### Task material

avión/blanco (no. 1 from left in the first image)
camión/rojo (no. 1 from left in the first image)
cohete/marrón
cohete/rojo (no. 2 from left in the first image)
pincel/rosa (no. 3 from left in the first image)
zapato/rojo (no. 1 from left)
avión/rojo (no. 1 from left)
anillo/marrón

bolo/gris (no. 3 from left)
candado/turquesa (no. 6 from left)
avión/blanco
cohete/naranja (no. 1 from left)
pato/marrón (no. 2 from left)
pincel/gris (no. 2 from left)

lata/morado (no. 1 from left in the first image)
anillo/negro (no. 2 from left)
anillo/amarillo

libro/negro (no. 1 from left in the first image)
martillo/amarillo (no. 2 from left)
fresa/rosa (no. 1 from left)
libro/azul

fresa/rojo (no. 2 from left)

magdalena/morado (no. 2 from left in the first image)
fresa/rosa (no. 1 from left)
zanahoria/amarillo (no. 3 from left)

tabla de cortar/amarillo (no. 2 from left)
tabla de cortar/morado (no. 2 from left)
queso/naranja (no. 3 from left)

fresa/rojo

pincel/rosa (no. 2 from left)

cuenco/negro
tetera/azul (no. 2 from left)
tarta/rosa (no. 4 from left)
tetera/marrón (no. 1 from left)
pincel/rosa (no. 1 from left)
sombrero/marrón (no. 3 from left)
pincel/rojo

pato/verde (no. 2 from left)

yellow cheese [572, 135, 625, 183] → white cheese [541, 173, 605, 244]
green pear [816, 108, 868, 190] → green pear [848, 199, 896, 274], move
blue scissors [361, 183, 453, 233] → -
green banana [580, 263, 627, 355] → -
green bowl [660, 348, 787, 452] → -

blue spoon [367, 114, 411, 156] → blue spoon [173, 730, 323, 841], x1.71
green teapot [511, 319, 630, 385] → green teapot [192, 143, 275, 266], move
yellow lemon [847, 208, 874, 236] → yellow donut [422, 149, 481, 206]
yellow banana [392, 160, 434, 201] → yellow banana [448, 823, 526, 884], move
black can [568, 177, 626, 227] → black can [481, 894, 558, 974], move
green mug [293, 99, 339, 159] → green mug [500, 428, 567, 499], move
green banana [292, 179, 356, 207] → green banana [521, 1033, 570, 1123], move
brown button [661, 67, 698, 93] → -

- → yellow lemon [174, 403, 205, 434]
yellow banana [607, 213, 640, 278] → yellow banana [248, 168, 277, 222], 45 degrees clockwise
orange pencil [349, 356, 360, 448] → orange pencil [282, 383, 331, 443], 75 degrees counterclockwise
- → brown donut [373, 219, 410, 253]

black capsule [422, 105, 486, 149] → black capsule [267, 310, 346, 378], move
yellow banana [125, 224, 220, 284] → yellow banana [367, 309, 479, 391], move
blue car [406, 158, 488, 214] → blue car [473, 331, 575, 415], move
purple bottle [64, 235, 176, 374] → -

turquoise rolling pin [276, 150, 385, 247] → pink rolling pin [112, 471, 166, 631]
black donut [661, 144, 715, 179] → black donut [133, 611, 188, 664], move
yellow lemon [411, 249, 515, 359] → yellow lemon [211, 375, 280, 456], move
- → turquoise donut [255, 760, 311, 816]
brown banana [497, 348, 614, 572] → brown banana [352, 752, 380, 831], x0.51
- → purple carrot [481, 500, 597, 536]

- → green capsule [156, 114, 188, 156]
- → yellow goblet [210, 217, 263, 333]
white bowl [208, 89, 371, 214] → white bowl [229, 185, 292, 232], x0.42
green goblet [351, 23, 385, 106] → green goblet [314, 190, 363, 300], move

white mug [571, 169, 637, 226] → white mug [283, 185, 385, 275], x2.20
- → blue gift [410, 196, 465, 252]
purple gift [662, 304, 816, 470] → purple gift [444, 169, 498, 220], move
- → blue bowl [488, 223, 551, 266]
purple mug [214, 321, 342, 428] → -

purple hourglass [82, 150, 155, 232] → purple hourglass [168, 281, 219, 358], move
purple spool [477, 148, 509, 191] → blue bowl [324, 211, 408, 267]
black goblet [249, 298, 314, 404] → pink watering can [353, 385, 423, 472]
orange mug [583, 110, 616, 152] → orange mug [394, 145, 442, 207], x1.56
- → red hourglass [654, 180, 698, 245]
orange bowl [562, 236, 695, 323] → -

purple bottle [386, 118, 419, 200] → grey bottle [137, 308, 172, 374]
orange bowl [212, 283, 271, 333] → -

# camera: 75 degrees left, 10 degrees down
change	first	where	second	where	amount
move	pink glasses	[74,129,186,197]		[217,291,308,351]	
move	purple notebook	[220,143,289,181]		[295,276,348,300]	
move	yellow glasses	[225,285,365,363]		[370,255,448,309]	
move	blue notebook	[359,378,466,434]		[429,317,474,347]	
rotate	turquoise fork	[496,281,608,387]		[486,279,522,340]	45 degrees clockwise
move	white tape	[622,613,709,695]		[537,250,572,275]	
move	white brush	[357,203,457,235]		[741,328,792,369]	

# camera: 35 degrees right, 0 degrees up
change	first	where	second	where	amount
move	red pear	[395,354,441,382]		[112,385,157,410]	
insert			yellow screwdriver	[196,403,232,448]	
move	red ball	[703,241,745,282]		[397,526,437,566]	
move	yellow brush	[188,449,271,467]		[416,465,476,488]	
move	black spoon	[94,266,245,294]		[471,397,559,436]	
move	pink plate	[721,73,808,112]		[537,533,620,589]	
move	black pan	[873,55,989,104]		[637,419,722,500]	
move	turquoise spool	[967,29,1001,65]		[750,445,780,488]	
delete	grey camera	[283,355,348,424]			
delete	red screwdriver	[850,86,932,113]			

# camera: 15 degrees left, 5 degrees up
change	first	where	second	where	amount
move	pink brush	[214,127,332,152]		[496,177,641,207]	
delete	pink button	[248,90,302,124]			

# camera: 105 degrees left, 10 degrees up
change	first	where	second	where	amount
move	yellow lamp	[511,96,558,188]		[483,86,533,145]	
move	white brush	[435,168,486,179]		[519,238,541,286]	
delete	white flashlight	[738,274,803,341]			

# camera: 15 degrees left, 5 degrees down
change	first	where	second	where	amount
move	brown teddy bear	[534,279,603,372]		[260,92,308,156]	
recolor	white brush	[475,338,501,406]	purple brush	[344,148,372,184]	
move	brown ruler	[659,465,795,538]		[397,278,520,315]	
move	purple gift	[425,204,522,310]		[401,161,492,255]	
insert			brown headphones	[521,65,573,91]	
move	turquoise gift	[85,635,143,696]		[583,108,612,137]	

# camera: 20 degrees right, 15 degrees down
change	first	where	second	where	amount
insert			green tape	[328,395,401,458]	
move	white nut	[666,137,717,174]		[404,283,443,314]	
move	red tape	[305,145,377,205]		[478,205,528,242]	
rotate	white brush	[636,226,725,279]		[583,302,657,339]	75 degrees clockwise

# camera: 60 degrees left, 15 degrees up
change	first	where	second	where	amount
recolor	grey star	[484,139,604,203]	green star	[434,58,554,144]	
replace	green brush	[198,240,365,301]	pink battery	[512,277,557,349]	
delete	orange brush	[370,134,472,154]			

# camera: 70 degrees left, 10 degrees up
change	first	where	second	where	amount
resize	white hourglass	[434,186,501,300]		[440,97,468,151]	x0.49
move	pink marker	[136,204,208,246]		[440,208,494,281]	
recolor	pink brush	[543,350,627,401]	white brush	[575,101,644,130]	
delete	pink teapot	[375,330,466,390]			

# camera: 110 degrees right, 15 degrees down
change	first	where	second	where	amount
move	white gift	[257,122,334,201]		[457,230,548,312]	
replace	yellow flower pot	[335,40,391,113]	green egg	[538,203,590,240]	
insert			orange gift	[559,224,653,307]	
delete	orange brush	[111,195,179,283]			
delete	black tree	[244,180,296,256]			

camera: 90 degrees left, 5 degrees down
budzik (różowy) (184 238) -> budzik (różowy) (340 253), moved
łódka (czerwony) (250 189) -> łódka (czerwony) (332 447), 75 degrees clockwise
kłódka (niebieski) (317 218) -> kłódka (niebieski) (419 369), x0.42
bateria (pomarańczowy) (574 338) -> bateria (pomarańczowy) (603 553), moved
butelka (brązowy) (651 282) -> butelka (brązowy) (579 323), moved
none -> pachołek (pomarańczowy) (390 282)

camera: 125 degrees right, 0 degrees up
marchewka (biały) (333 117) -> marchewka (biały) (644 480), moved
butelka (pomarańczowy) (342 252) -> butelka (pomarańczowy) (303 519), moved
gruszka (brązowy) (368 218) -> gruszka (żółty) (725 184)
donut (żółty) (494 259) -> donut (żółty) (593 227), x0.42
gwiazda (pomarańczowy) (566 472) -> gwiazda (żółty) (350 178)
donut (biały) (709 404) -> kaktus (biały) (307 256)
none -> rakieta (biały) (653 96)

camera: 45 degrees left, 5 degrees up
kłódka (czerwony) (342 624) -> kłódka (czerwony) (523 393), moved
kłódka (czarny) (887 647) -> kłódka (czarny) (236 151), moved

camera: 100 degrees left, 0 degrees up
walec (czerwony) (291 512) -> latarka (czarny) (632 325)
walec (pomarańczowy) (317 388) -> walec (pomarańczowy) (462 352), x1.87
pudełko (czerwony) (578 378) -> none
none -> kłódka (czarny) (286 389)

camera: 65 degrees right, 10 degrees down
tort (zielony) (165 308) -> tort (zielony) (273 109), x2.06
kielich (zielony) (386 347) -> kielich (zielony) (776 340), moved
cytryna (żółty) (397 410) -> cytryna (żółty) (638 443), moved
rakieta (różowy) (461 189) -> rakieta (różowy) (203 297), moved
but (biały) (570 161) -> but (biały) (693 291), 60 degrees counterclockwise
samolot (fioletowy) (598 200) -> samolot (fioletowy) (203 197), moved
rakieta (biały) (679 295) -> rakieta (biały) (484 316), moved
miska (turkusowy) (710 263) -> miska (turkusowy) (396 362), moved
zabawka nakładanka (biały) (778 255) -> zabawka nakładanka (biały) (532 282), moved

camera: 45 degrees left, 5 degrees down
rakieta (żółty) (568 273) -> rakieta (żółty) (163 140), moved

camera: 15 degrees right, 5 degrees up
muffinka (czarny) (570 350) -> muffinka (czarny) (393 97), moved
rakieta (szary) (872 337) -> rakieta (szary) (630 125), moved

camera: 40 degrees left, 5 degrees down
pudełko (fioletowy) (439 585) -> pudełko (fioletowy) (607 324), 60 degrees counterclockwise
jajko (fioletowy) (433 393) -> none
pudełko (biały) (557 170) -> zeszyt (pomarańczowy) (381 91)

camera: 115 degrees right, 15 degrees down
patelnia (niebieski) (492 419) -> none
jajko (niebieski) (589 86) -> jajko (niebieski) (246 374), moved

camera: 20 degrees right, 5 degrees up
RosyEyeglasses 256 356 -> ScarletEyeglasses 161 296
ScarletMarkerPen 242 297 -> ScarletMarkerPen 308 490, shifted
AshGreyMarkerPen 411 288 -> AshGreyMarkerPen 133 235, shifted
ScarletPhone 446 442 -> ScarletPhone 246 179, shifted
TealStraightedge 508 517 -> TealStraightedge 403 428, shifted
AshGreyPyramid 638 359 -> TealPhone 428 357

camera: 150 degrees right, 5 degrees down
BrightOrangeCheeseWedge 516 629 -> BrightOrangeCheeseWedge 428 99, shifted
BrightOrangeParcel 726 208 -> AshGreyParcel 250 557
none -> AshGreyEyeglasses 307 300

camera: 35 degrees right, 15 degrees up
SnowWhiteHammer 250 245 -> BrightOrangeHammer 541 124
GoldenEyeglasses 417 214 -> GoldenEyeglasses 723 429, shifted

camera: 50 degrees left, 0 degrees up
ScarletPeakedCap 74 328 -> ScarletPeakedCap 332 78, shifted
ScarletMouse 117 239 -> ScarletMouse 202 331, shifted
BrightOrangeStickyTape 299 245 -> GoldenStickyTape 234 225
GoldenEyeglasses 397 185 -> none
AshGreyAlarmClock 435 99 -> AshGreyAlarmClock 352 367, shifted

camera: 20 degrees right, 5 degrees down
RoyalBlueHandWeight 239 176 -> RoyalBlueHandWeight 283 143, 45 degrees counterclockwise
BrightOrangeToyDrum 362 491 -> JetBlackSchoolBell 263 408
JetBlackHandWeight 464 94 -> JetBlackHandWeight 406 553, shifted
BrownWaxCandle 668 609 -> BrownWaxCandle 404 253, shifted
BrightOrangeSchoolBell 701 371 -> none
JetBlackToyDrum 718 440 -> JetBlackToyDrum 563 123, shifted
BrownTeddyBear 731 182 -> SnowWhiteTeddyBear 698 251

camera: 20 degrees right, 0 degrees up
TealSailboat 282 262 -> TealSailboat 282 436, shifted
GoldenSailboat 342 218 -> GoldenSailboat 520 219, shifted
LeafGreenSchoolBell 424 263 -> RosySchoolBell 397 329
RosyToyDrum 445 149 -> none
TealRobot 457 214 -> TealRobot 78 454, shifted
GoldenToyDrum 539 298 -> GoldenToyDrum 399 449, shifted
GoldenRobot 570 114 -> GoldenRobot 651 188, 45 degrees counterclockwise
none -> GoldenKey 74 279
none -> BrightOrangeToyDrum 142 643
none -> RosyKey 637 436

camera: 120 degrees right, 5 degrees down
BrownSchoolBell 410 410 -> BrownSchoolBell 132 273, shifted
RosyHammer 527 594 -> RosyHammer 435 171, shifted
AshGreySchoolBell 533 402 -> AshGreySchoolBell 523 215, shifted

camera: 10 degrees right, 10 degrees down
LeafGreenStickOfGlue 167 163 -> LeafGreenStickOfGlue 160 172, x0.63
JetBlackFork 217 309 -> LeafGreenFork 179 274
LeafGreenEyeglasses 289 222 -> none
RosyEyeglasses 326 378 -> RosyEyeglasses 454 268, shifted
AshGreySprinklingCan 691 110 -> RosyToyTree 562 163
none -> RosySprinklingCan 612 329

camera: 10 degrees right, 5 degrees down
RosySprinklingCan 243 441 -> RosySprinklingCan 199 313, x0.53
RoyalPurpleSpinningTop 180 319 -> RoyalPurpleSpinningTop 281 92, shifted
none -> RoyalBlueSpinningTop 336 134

######

Problem statement: Find the line with "kłódka (niebieski) (317" in the material above. Reproduce it and each line after it up to and including the line with "butelka (brązowy) (651".

Exercise solution:
kłódka (niebieski) (317 218) -> kłódka (niebieski) (419 369), x0.42
bateria (pomarańczowy) (574 338) -> bateria (pomarańczowy) (603 553), moved
butelka (brązowy) (651 282) -> butelka (brązowy) (579 323), moved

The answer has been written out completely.